Exercise objective:
Every line of the listing belongs in your answer exactly as written; the images do not.

The data: Begin

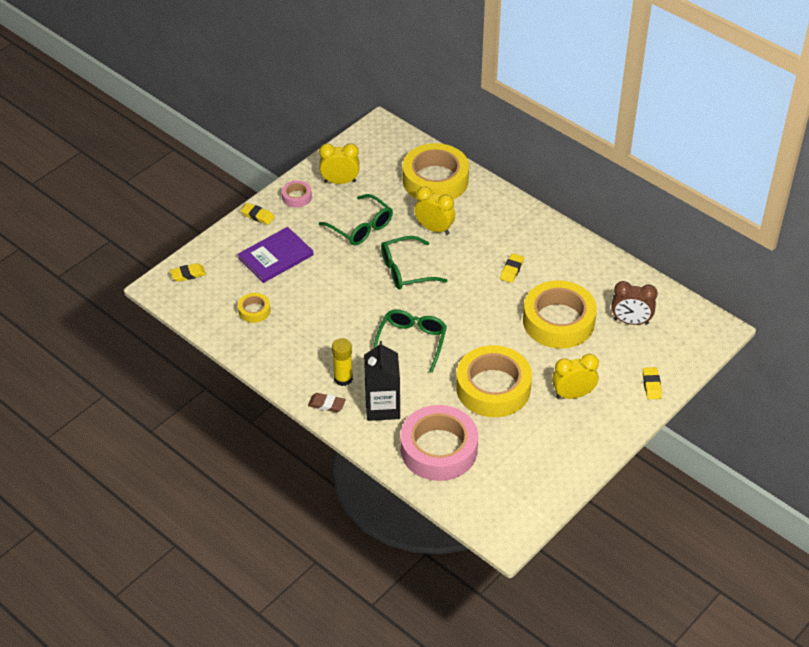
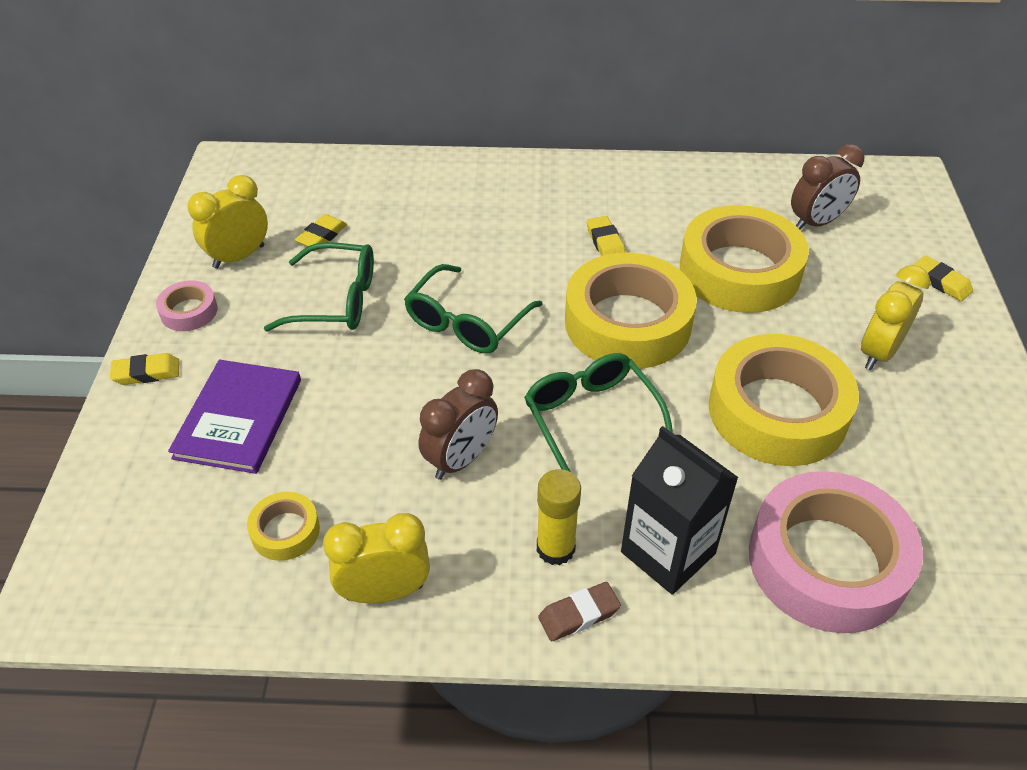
camera: 40 degrees left, 0 degrees up
(188, 274) = (97, 543): yellow eraser -> yellow eraser (322, 236)
(343, 325) = (461, 459): none -> brown clock
(434, 229) = (444, 247): yellow clock -> yellow clock (384, 591)
(435, 180) = (377, 188): yellow tape -> yellow tape (627, 322)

The data: End

Solution to this exercise:
camera: 40 degrees left, 0 degrees up
(188, 274) = (97, 543): yellow eraser -> yellow eraser (322, 236)
(343, 325) = (461, 459): none -> brown clock
(434, 229) = (444, 247): yellow clock -> yellow clock (384, 591)
(435, 180) = (377, 188): yellow tape -> yellow tape (627, 322)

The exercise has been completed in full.